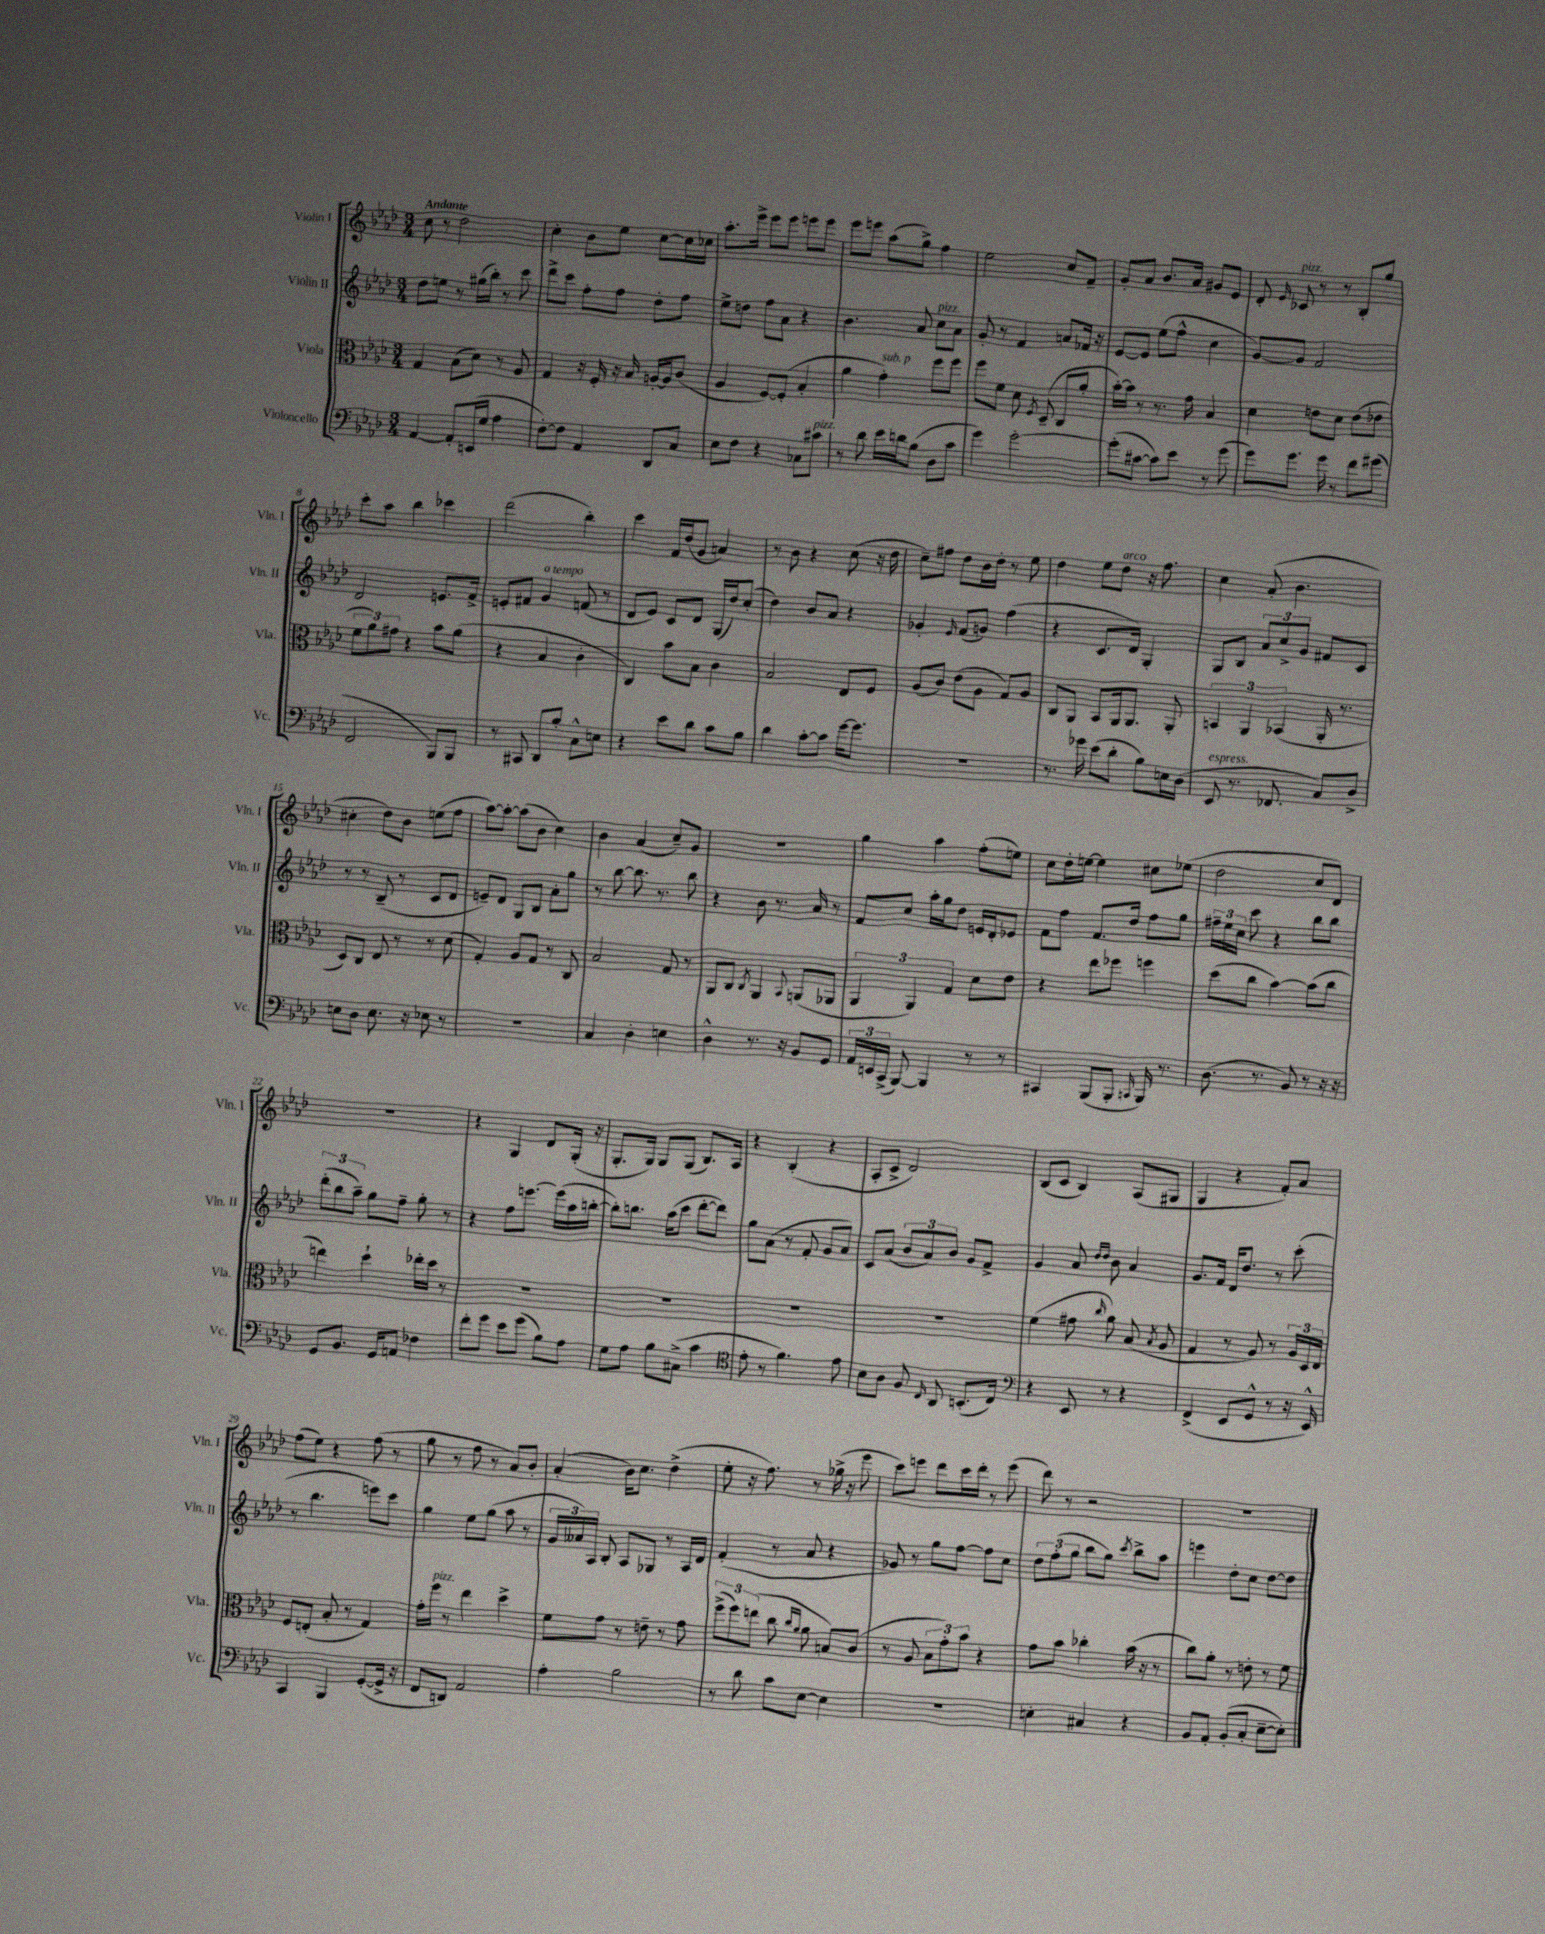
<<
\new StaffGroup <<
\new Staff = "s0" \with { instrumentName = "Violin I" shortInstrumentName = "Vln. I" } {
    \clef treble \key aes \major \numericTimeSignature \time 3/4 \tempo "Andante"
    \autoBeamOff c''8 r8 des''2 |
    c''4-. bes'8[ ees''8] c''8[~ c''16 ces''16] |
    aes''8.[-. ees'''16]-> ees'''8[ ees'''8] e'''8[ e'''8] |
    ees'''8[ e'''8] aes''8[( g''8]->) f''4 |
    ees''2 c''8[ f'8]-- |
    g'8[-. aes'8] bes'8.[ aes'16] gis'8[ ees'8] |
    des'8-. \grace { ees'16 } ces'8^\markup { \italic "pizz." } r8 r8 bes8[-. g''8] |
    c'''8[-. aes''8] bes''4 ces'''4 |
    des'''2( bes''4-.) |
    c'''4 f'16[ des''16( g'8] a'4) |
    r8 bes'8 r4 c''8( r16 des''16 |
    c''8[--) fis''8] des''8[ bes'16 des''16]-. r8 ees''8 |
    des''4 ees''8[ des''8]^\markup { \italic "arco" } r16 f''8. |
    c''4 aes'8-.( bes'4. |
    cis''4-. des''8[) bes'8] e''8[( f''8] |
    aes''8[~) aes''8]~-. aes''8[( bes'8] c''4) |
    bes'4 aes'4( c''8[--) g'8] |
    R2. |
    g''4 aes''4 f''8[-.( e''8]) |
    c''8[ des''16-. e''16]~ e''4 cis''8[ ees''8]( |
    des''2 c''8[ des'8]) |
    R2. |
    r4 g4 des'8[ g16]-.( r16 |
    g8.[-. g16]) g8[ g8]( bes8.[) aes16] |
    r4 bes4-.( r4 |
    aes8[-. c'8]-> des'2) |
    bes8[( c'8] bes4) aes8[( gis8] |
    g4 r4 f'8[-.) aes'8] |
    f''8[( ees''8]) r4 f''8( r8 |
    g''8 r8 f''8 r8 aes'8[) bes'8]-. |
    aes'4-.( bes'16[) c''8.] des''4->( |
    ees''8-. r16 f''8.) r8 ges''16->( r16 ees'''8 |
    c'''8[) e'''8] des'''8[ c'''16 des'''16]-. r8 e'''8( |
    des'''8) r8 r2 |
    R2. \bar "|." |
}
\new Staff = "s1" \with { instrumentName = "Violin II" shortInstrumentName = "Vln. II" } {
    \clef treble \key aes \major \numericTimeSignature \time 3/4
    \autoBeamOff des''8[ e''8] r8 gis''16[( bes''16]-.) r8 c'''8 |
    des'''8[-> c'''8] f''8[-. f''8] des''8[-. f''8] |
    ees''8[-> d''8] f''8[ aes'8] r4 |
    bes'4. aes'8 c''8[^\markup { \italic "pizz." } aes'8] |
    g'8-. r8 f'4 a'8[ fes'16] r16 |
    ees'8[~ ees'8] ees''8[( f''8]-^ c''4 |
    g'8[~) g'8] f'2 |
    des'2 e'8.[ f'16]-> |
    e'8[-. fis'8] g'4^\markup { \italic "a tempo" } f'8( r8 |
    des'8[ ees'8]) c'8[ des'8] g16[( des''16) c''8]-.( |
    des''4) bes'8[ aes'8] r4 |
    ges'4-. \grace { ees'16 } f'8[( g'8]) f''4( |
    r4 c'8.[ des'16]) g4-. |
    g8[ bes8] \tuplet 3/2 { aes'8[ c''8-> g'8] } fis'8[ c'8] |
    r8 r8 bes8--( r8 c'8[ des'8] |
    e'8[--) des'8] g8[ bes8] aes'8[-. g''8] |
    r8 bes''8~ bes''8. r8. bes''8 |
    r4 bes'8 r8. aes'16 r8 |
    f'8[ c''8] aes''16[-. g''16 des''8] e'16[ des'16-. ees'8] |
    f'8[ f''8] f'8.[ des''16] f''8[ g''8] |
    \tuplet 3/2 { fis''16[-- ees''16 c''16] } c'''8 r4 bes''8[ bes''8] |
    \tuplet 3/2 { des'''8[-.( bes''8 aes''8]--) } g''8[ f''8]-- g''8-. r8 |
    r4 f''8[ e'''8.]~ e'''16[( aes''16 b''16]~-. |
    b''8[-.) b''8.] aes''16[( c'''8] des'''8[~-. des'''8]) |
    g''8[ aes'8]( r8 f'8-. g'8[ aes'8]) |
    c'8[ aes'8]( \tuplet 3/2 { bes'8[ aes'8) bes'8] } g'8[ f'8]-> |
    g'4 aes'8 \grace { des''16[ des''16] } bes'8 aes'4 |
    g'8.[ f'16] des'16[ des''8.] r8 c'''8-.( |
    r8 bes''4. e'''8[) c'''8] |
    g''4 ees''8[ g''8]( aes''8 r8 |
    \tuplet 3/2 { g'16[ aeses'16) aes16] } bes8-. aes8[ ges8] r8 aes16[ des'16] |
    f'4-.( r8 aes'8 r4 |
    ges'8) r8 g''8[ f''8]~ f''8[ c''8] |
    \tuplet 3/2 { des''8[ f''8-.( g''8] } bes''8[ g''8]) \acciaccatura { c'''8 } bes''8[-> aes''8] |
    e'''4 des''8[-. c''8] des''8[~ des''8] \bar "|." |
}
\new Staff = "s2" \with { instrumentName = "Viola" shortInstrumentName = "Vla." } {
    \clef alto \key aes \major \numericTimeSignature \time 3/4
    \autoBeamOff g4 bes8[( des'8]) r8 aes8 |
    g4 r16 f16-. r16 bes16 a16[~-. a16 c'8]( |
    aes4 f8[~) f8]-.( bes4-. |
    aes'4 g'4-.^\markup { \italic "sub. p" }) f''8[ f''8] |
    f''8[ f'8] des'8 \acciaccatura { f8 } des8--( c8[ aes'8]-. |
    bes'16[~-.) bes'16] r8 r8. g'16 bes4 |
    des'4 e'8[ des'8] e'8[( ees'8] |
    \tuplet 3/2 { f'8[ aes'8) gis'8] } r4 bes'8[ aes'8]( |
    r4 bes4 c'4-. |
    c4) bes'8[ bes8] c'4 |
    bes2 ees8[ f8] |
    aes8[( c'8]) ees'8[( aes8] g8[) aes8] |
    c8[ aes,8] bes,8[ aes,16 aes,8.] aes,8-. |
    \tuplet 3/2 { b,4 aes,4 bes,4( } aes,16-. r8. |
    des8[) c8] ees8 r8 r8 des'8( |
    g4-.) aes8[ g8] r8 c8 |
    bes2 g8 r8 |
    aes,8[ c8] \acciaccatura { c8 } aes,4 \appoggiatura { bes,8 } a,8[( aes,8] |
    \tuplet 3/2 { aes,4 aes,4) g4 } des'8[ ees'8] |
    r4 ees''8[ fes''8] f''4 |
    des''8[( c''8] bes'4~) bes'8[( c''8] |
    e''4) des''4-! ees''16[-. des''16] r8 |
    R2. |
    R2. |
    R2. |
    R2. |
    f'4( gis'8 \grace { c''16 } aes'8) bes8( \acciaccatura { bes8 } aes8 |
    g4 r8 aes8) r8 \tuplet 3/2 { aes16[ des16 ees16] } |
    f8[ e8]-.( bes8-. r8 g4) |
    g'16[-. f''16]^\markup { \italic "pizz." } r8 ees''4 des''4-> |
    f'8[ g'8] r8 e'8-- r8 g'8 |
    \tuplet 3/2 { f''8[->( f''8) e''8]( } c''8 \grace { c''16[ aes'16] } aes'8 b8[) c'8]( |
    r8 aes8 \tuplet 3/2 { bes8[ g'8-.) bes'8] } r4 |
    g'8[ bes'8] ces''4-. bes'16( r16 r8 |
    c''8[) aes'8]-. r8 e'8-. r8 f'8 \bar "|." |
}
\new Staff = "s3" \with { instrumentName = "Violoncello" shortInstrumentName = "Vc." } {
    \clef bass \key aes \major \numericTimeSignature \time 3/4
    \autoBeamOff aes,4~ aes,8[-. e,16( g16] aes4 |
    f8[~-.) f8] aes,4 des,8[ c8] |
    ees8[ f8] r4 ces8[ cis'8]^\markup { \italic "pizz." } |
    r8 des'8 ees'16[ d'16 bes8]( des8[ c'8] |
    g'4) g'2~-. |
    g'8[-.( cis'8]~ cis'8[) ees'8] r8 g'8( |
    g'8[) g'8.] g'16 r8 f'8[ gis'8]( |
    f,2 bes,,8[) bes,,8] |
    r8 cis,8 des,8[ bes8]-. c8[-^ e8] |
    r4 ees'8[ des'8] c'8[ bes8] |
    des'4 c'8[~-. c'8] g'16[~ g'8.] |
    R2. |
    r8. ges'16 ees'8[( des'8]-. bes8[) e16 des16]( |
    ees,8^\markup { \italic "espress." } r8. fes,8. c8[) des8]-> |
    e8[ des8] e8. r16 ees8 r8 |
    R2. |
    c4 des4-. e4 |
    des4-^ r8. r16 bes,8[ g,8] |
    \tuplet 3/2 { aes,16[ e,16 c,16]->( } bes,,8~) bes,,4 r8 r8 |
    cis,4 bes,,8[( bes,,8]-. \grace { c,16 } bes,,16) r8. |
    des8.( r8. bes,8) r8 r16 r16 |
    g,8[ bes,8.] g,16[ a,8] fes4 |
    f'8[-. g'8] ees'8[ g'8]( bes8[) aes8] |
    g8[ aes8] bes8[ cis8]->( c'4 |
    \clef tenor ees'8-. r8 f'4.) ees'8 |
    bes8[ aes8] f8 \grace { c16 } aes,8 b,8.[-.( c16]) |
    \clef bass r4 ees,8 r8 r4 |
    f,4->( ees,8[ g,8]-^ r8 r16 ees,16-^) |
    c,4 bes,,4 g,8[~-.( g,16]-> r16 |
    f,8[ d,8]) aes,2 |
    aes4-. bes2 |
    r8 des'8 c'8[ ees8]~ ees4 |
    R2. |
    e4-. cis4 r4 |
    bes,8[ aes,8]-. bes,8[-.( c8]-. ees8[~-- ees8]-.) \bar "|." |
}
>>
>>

==*==

EXERCISE AIM →
Please reproduce the entries beginning at their first line and stopping after the line that contains "c''4-. bes'8[ ees''8]". Leave the pictures out.

EXERCISE RESPONSE →
<<
\new StaffGroup <<
\new Staff = "s0" \with { instrumentName = "Violin I" shortInstrumentName = "Vln. I" } {
    \clef treble \key aes \major \numericTimeSignature \time 3/4 \tempo "Andante"
    \autoBeamOff c''8 r8 des''2 |
    c''4-. bes'8[ ees''8] c''8[~ c''16 ces''16] |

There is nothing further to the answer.